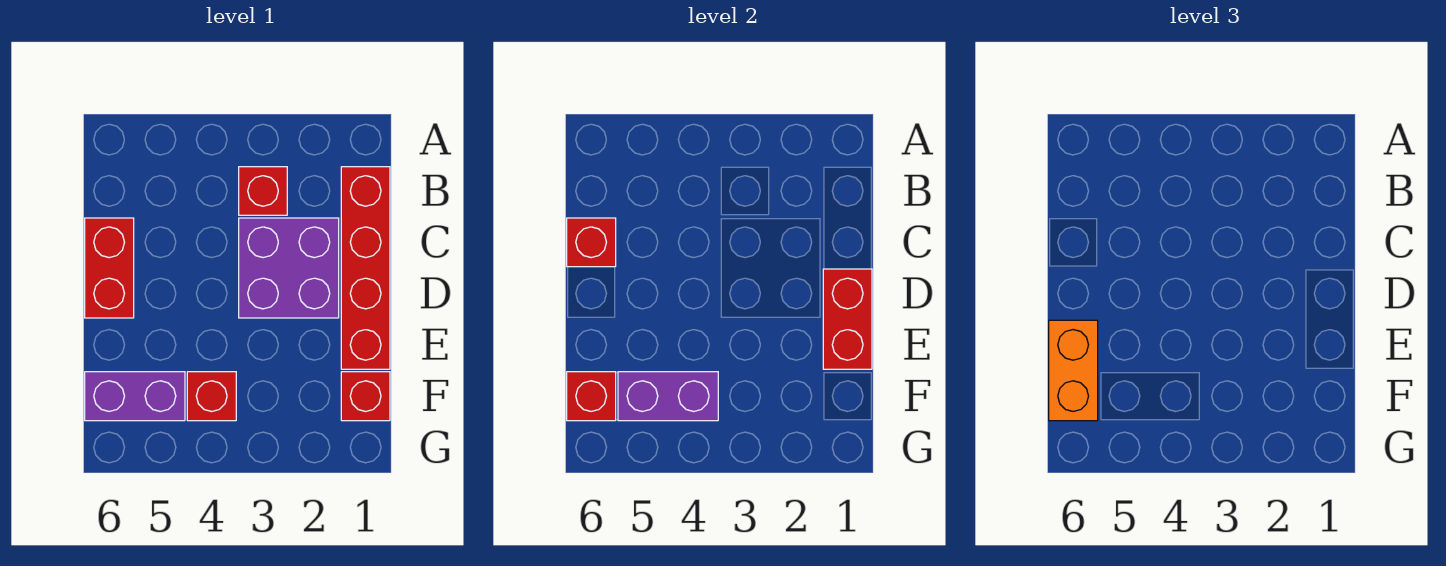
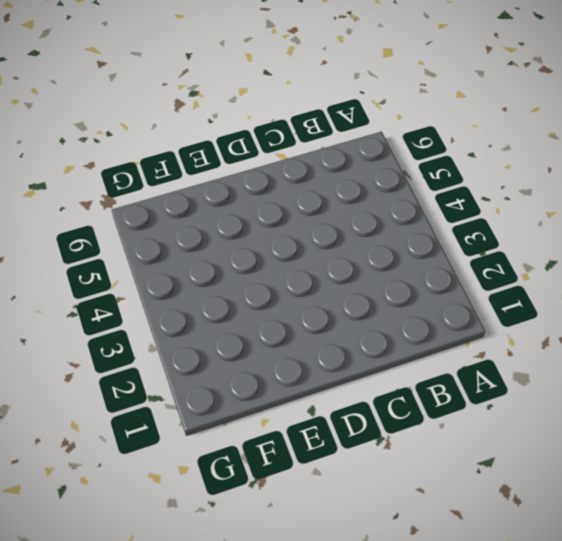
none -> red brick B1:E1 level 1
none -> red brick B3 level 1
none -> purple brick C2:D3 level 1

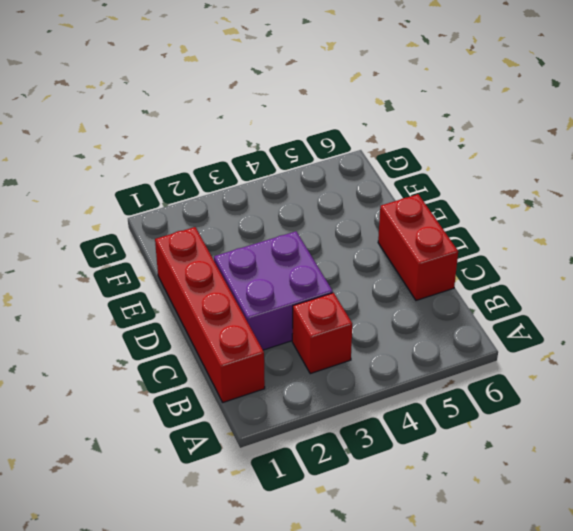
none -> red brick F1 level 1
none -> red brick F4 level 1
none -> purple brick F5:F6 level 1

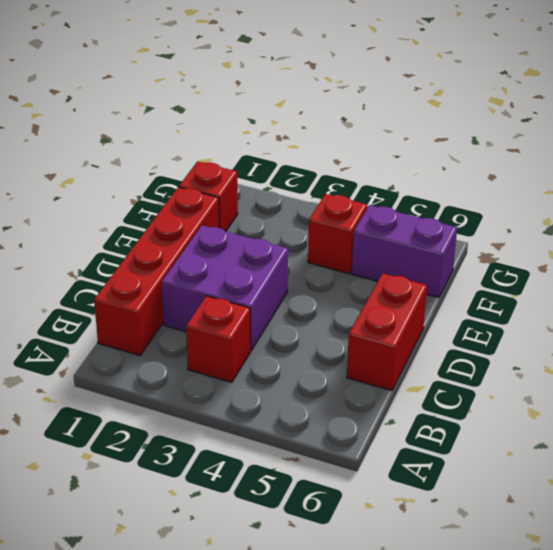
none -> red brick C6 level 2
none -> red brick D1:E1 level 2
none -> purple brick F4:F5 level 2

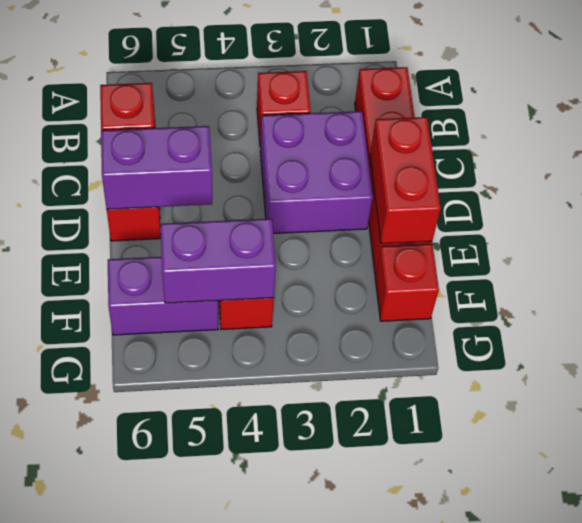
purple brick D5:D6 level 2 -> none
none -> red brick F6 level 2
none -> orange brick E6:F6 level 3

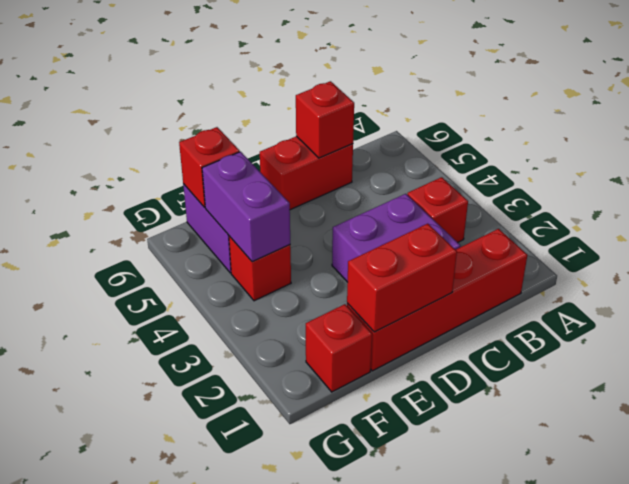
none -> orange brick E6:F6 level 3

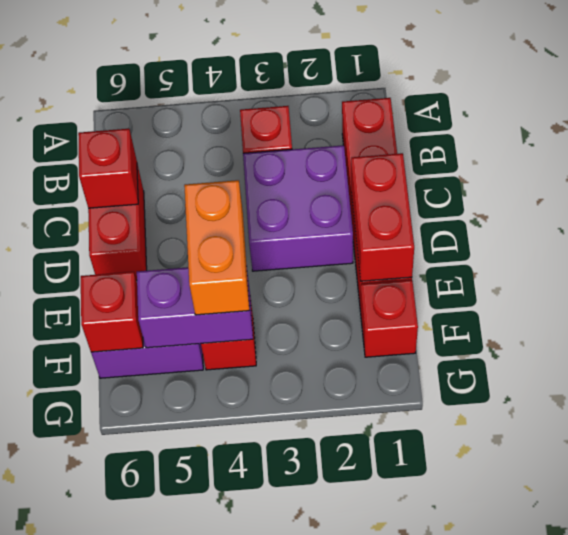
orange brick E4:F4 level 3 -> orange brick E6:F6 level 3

Work request:
Only the pictures are to be left out; all other material is to be output exactly.

Written response:
none -> red brick B1:E1 level 1
none -> red brick B3 level 1
none -> purple brick C2:D3 level 1

none -> red brick F1 level 1
none -> red brick F4 level 1
none -> purple brick F5:F6 level 1

none -> red brick C6 level 2
none -> red brick D1:E1 level 2
none -> purple brick F4:F5 level 2

purple brick D5:D6 level 2 -> none
none -> red brick F6 level 2
none -> orange brick E6:F6 level 3

none -> orange brick E6:F6 level 3

orange brick E4:F4 level 3 -> orange brick E6:F6 level 3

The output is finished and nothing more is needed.